### TASK DESCRIPTION
All lines that hold the string "white" should be copied. Find them in the listing below.

### DATA LISTING
-----

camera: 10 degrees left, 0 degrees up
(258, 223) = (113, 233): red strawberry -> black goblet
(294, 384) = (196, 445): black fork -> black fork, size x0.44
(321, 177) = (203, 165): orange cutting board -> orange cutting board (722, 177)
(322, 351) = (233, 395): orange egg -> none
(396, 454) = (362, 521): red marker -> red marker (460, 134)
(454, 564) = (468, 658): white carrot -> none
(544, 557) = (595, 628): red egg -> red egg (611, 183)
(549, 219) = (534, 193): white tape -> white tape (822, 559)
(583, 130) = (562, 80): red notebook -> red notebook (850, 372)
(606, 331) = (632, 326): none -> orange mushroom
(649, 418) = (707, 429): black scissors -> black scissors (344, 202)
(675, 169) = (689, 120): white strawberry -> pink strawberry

-----

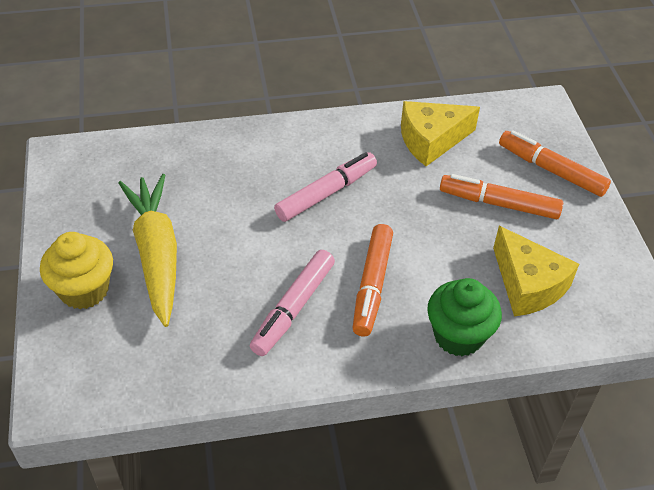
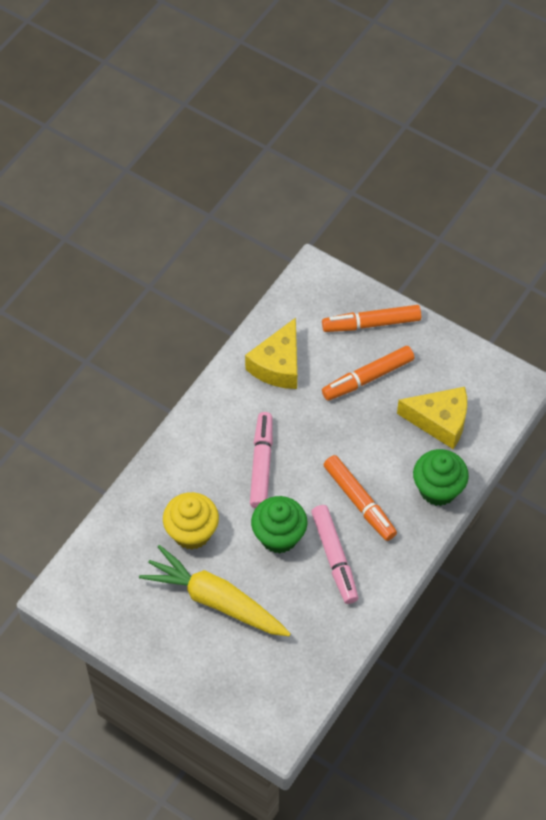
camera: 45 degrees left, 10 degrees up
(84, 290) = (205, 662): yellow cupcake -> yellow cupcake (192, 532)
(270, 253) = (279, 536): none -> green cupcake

-----

### SOLUTION FOR THIS TASK
(454, 564) = (468, 658): white carrot -> none
(549, 219) = (534, 193): white tape -> white tape (822, 559)
(675, 169) = (689, 120): white strawberry -> pink strawberry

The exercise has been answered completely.